··· AVAILABLE RECORDS

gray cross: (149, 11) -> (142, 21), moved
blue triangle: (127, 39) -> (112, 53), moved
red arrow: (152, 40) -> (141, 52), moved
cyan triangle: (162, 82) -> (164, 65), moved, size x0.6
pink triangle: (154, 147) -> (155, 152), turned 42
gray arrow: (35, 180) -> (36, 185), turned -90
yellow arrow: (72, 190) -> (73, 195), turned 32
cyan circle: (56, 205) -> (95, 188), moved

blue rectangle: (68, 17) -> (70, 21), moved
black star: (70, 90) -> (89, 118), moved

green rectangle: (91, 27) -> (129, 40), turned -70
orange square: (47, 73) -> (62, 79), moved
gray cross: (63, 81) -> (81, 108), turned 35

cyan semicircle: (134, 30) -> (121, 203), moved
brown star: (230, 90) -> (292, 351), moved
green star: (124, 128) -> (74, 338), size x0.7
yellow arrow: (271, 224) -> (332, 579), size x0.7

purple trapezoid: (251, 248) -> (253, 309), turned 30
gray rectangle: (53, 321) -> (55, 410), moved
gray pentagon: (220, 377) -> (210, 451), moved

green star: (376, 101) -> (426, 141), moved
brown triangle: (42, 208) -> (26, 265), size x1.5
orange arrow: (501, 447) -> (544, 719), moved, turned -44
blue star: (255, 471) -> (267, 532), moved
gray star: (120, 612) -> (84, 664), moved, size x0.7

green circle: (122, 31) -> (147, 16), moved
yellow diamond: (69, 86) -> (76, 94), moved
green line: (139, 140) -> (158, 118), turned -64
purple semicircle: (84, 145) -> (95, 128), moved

······

### ABOUT THIS TASK
Only the lines above that include the word "triangle" belong in the answer; copy each one.

### YOUR RESPONSE
blue triangle: (127, 39) -> (112, 53), moved
cyan triangle: (162, 82) -> (164, 65), moved, size x0.6
pink triangle: (154, 147) -> (155, 152), turned 42
brown triangle: (42, 208) -> (26, 265), size x1.5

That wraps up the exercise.